**THE TASK:** Look below for the line with "DHT pin DATA: D13 -> TX2"; begin the copy there and stop after the line with "POT pin SIG: D35 -> D34", keeping the text exact and the pictures out.

(Beginning of AVAILABLE DATA)

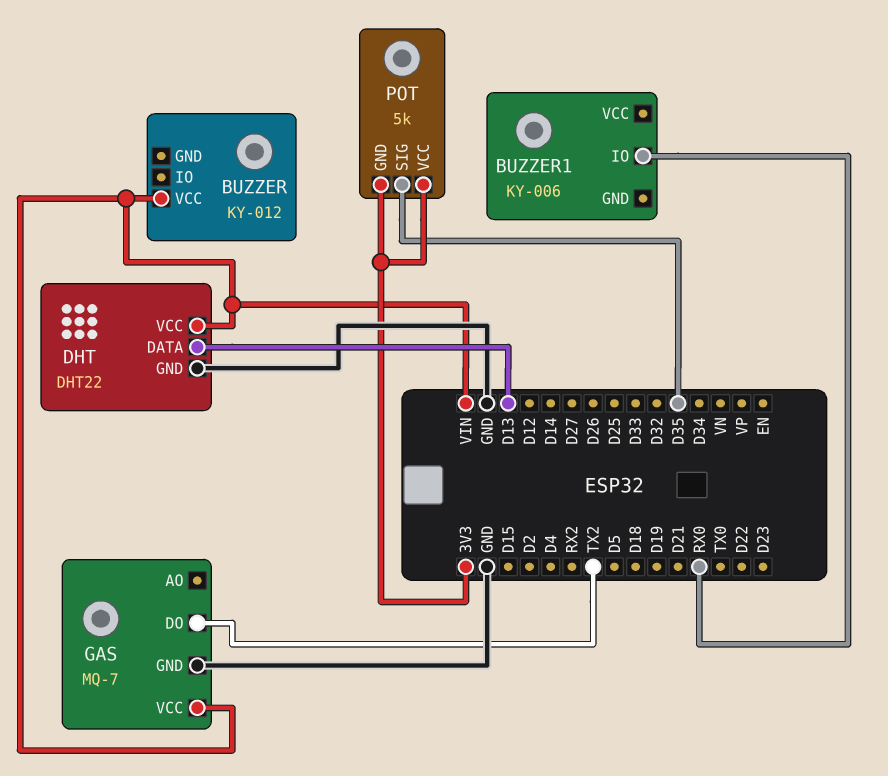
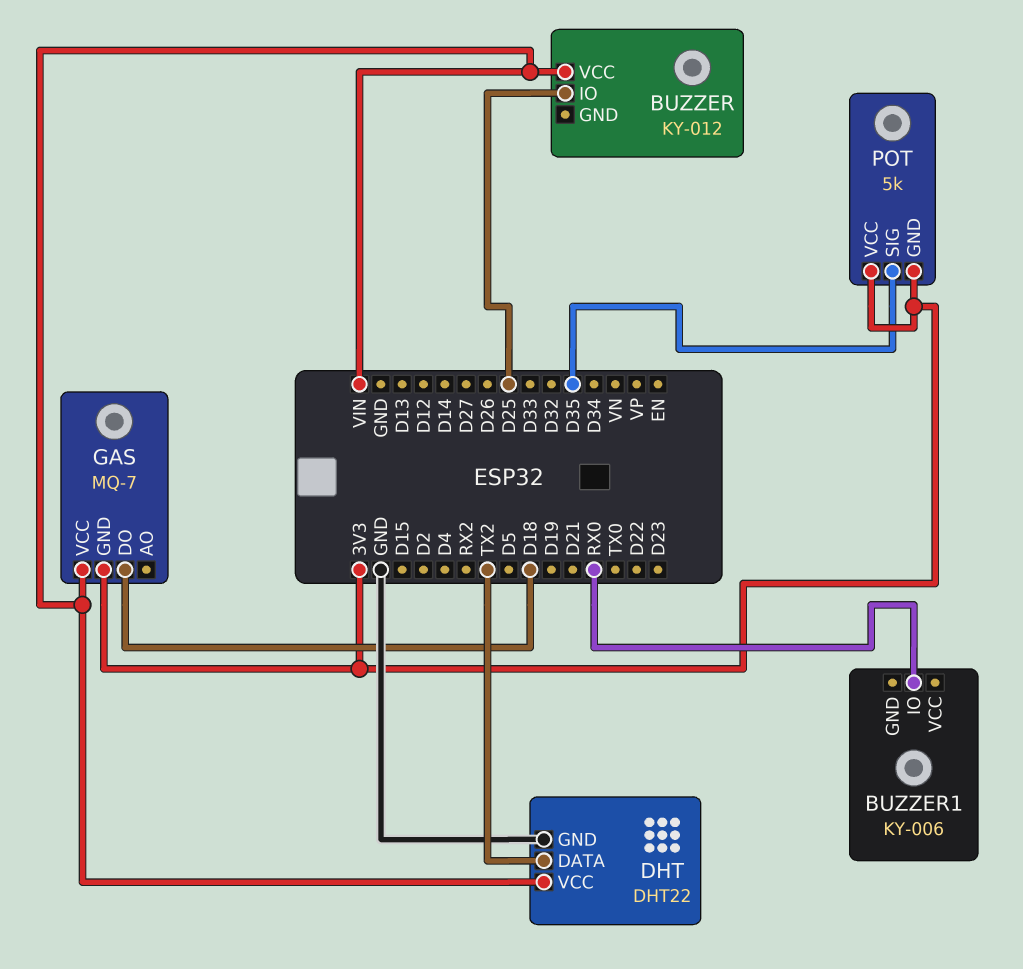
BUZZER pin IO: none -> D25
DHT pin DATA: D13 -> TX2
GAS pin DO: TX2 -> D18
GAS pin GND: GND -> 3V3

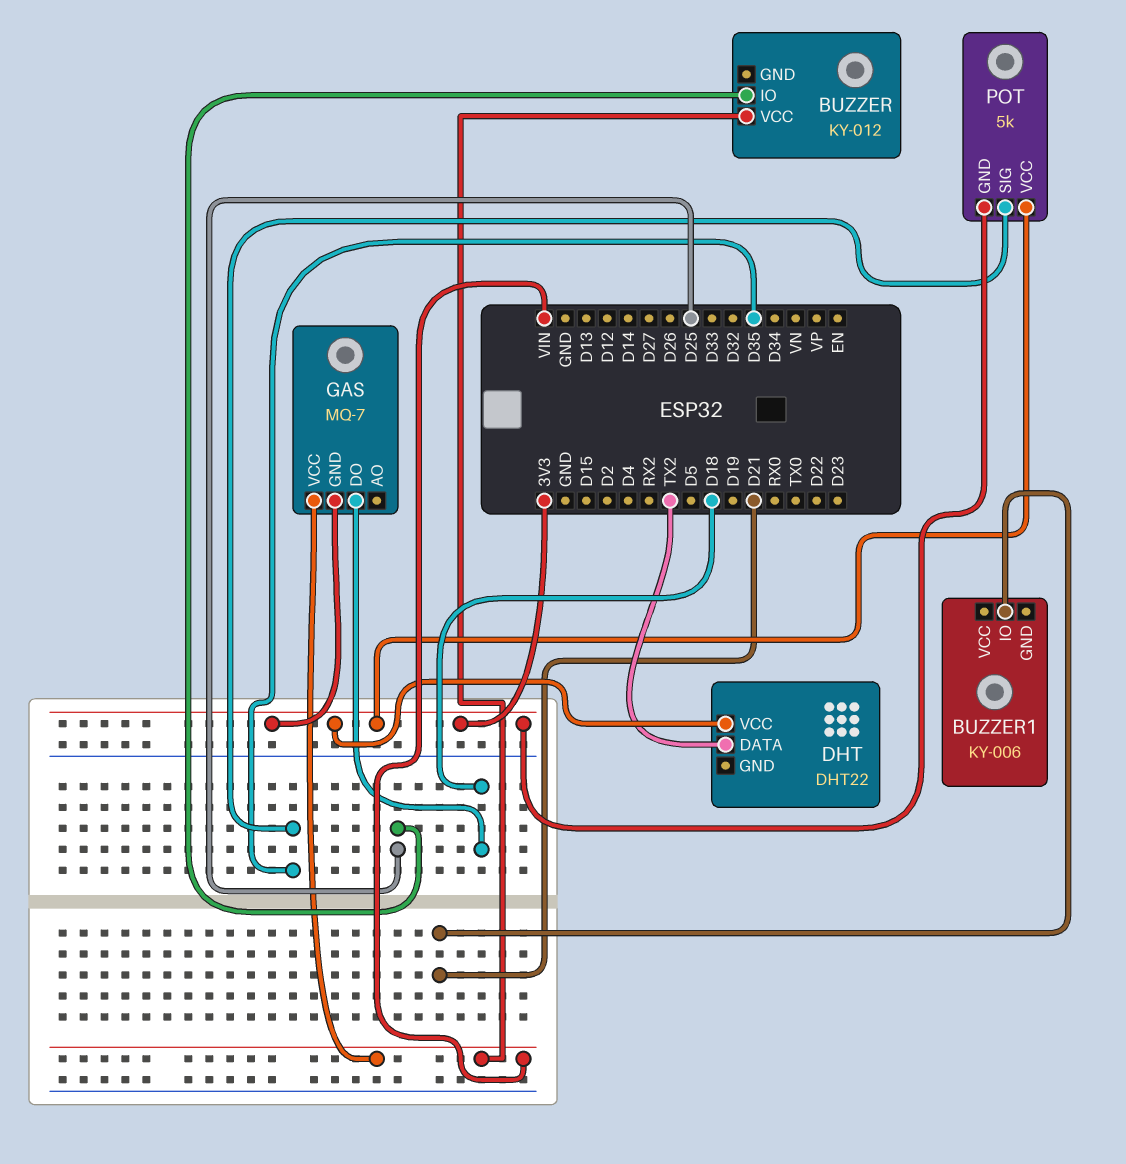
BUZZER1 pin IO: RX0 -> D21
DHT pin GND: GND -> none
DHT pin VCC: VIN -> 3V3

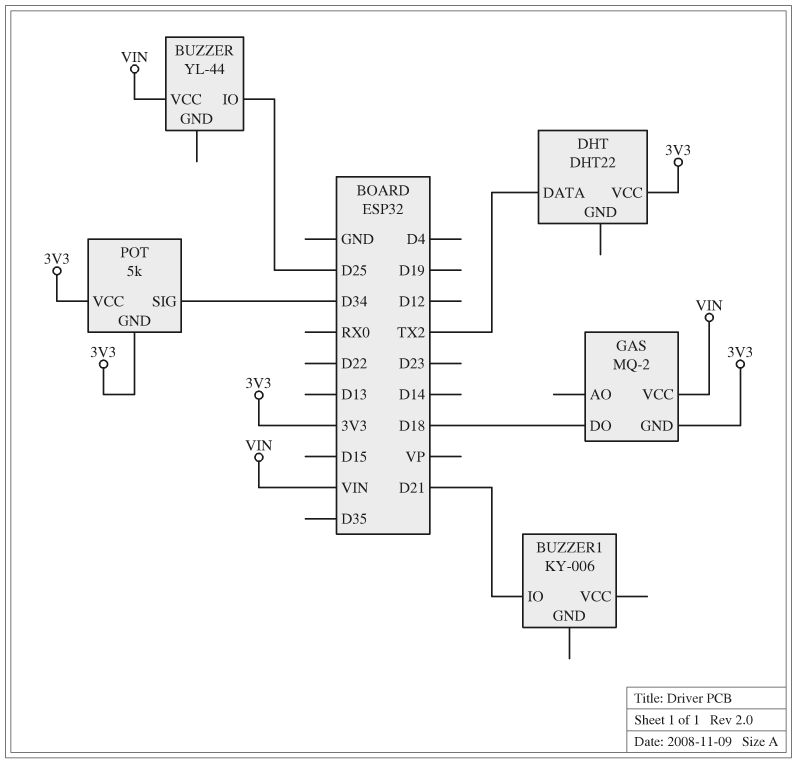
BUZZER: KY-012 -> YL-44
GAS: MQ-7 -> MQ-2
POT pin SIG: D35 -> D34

(End of AVAILABLE DATA)
(Beginning of AVAILABLE DATA)

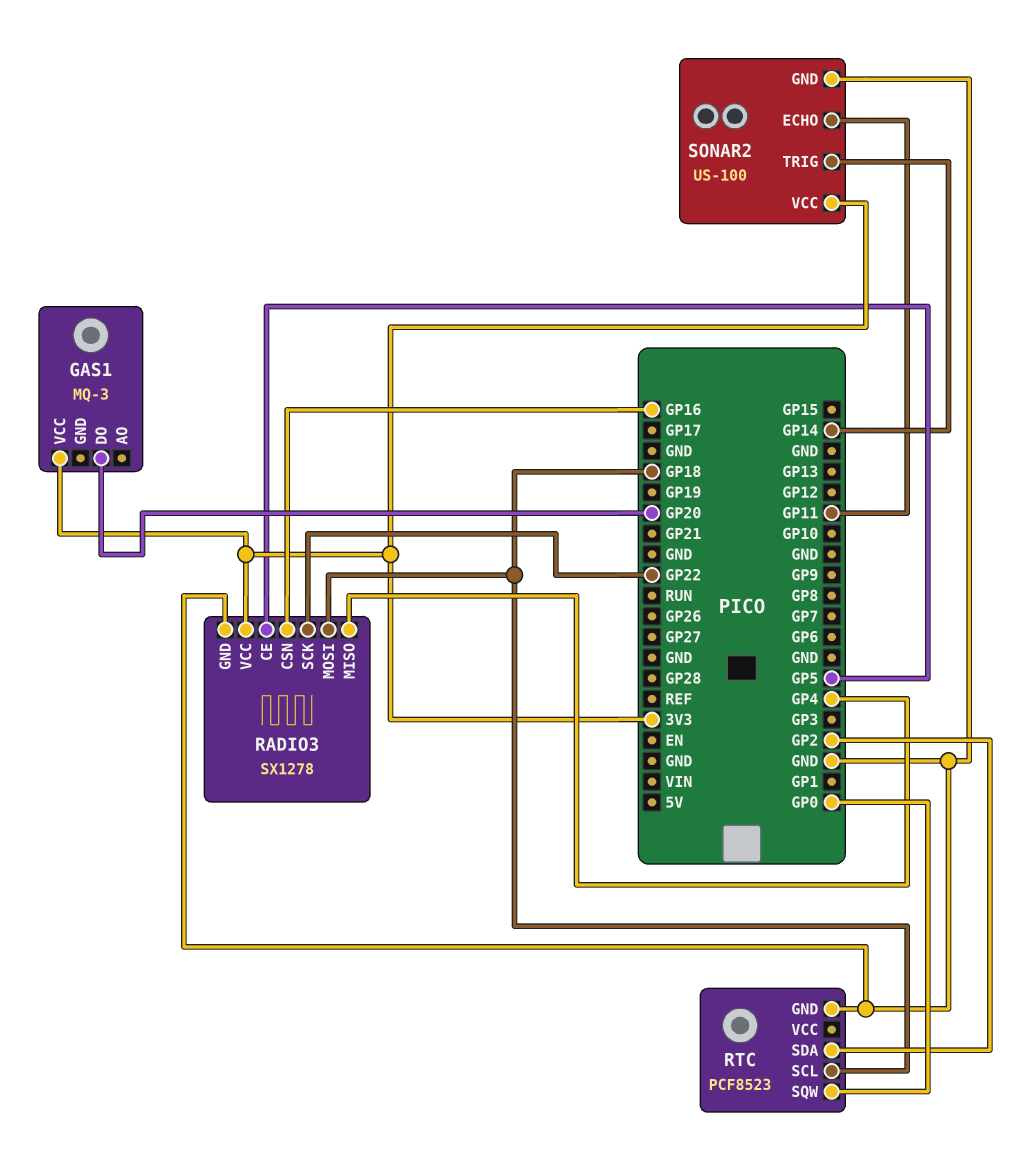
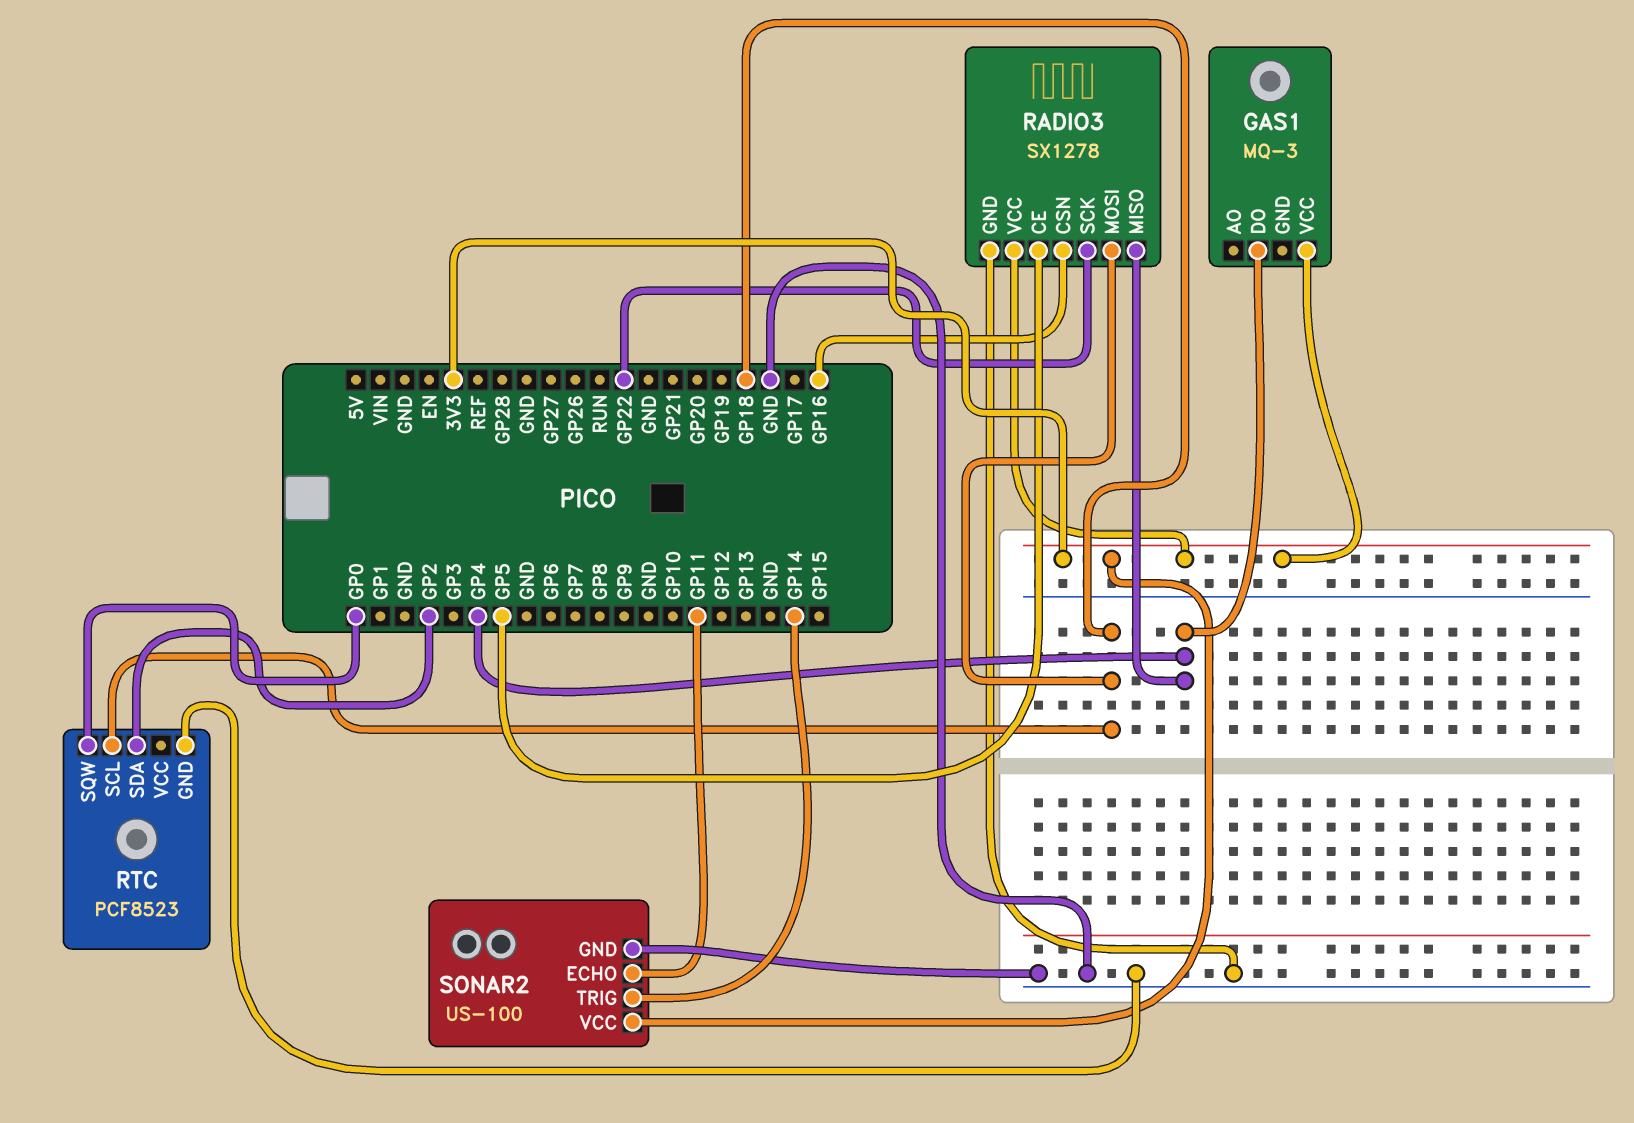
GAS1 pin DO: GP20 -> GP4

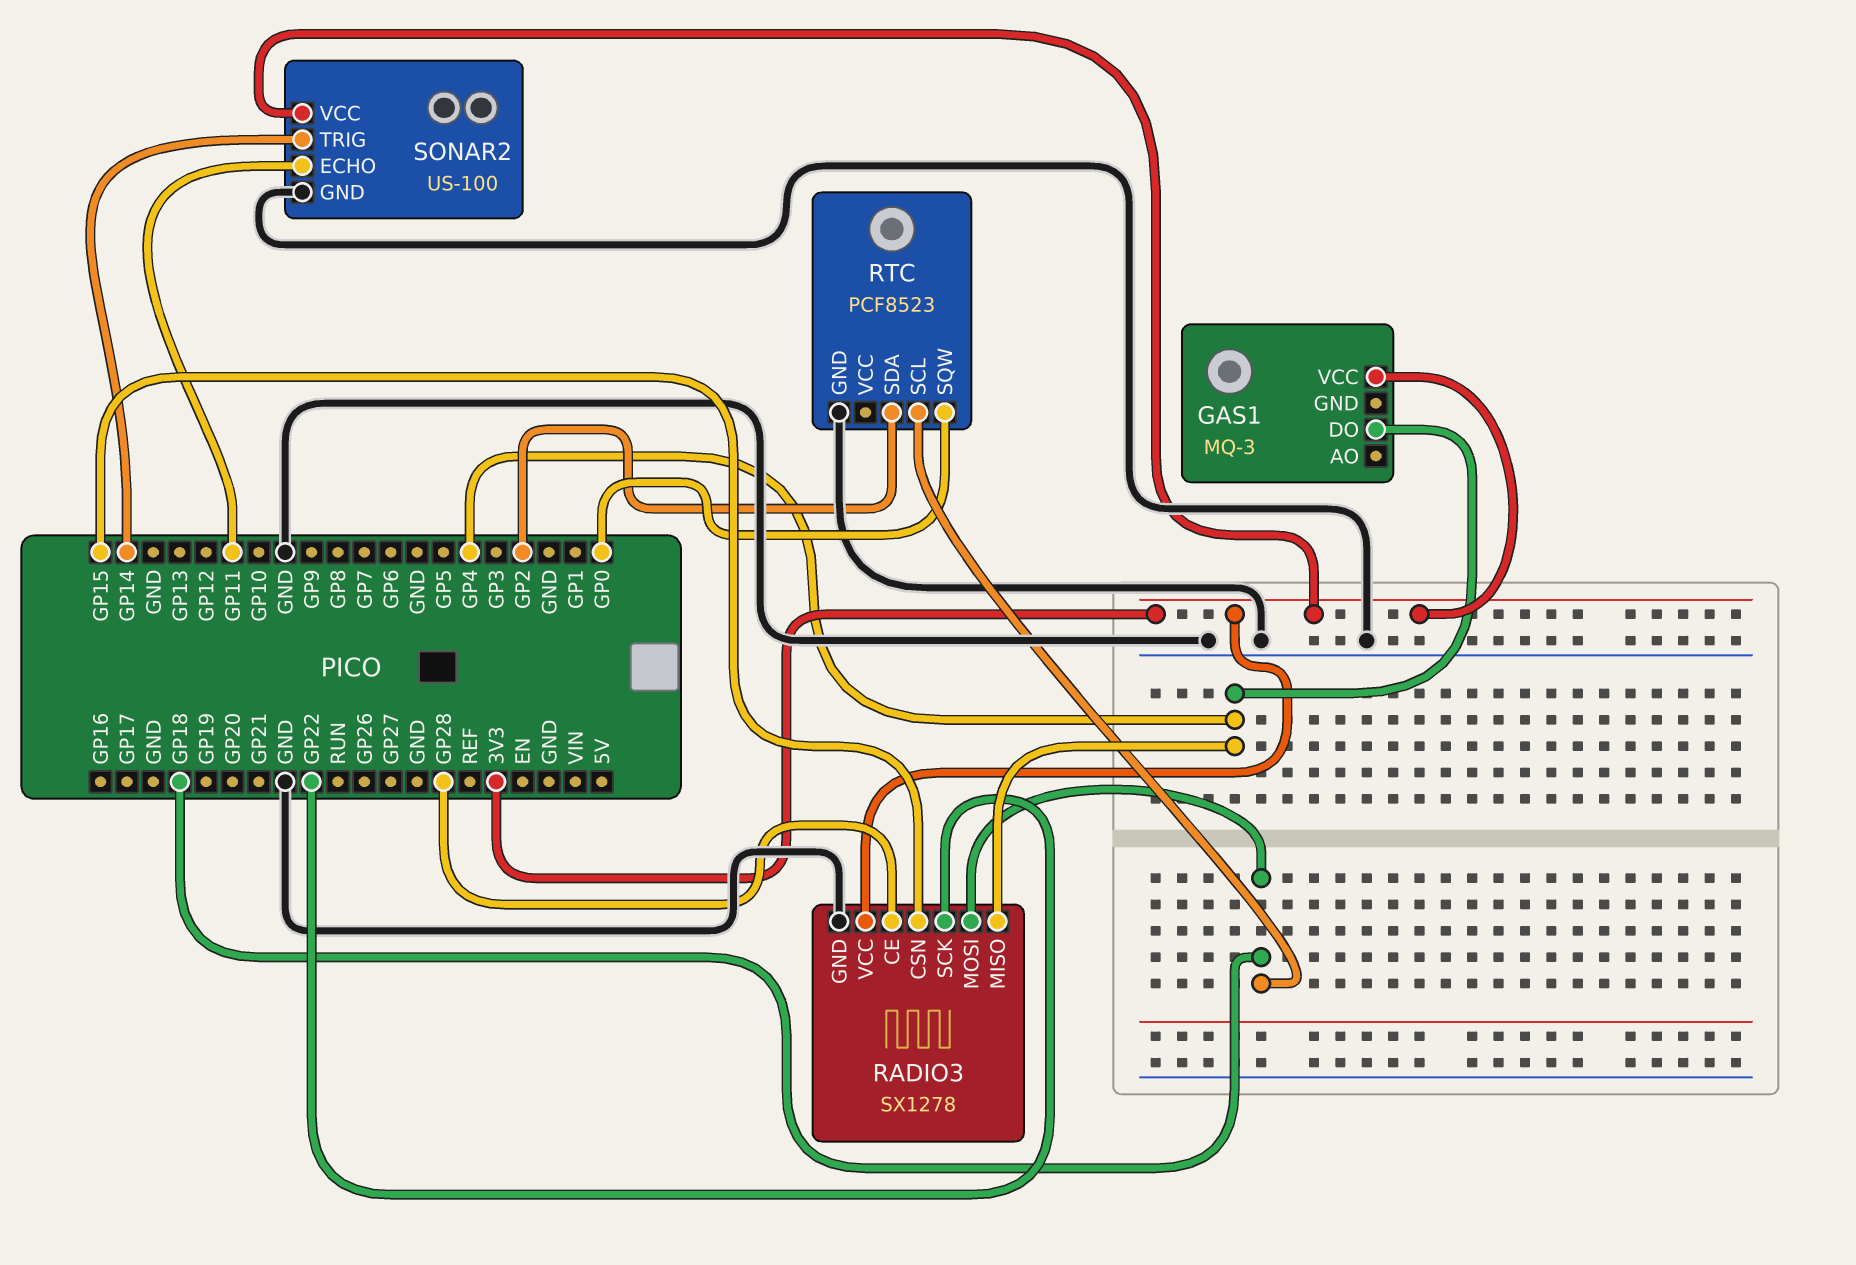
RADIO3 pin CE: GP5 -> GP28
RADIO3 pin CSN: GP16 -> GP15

(End of AVAILABLE DATA)

**THE COMPLETED TASK:**
DHT pin DATA: D13 -> TX2
GAS pin DO: TX2 -> D18
GAS pin GND: GND -> 3V3

BUZZER1 pin IO: RX0 -> D21
DHT pin GND: GND -> none
DHT pin VCC: VIN -> 3V3

BUZZER: KY-012 -> YL-44
GAS: MQ-7 -> MQ-2
POT pin SIG: D35 -> D34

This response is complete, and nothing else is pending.